**Task description:** Set down all of the entries word for word, omitting the images they contain.

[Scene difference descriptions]
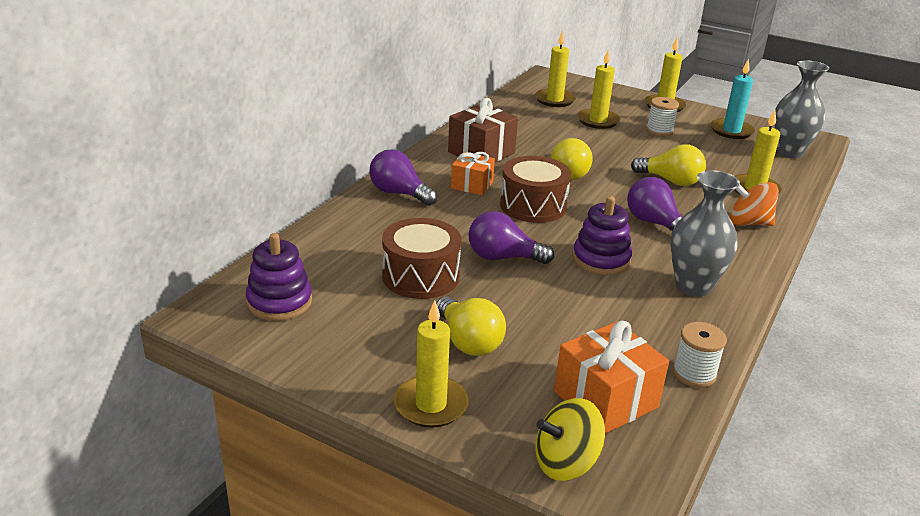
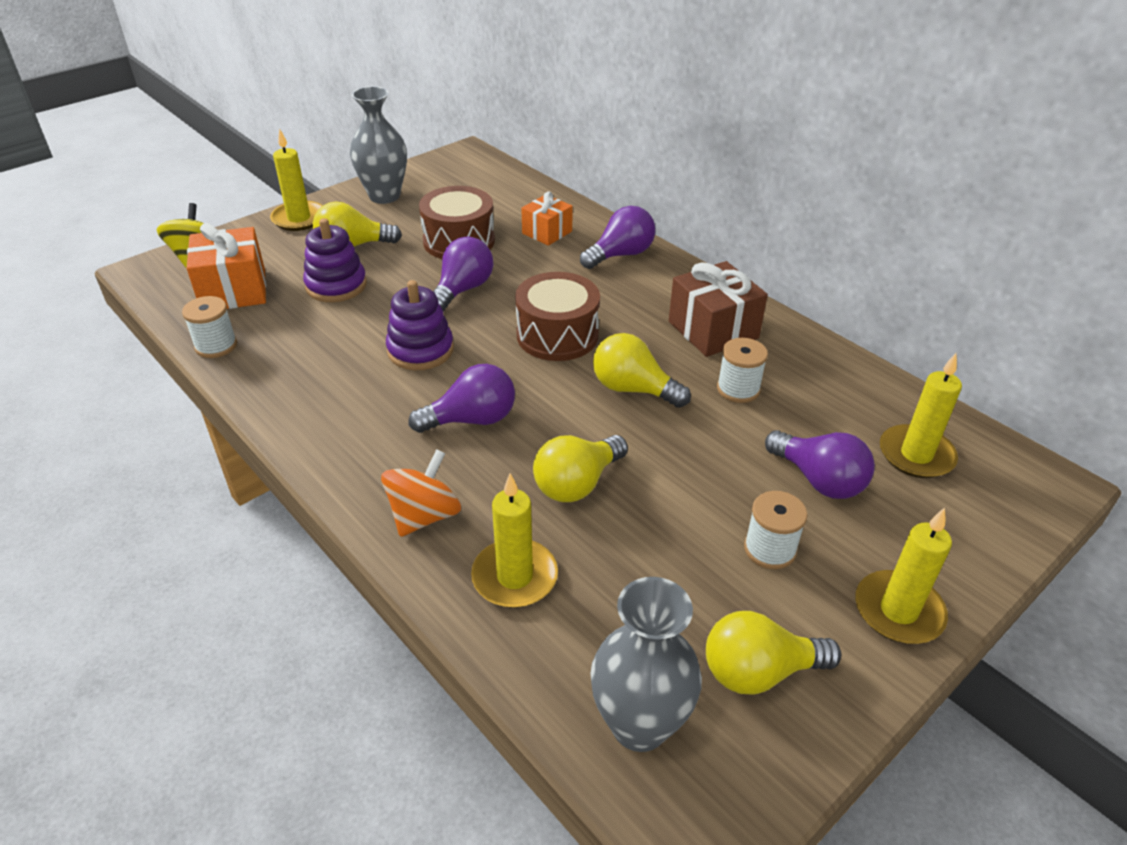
camera: 110 degrees right, 10 degrees up
(279, 302) = (463, 179): purple stacking toy -> purple stacking toy (336, 285)
(472, 185) = (624, 304): orange gift -> orange gift (547, 232)
(540, 142) = (738, 389): none -> white spool
(598, 121) = (819, 480): yellow candle -> purple light bulb
(693, 286) = (330, 398): grey vase -> grey vase (384, 196)
(731, 131) = (759, 671): turquoise candle -> yellow light bulb

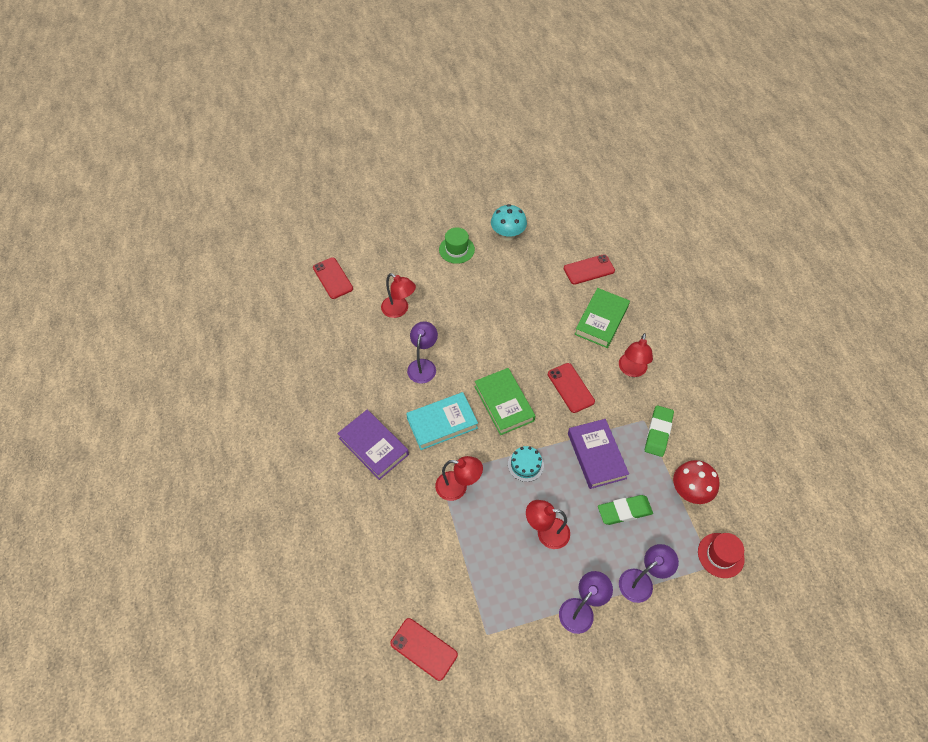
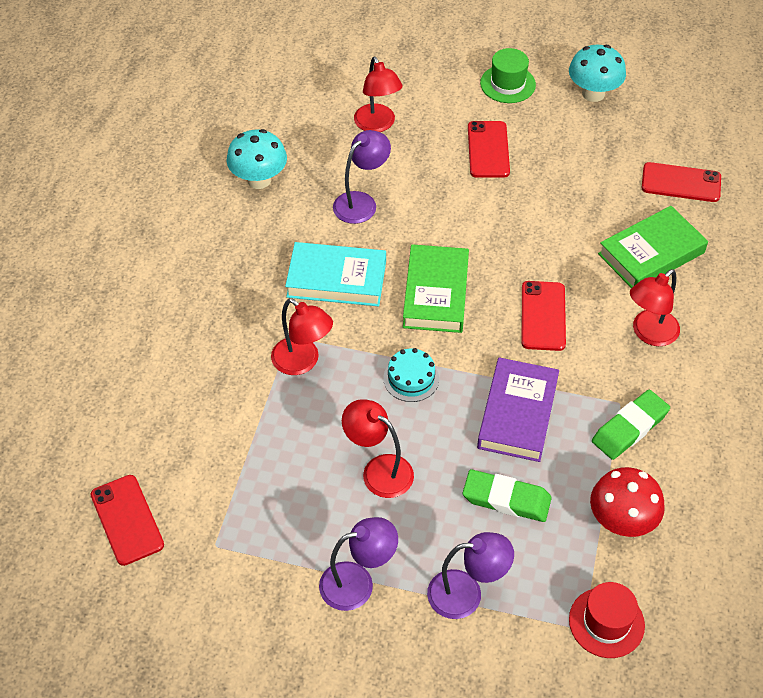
camera: 30 degrees right, 5 degrees down
(333, 278) = (319, 54): red phone -> red phone (488, 149)
(352, 380) = (259, 180): none -> turquoise mushroom
(373, 446) = (231, 266): purple book -> none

**Written solution:**
camera: 110 degrees right, 10 degrees up
(279, 302) = (463, 179): purple stacking toy -> purple stacking toy (336, 285)
(472, 185) = (624, 304): orange gift -> orange gift (547, 232)
(540, 142) = (738, 389): none -> white spool
(598, 121) = (819, 480): yellow candle -> purple light bulb
(693, 286) = (330, 398): grey vase -> grey vase (384, 196)
(731, 131) = (759, 671): turquoise candle -> yellow light bulb

camera: 30 degrees right, 5 degrees down
(333, 278) = (319, 54): red phone -> red phone (488, 149)
(352, 380) = (259, 180): none -> turquoise mushroom
(373, 446) = (231, 266): purple book -> none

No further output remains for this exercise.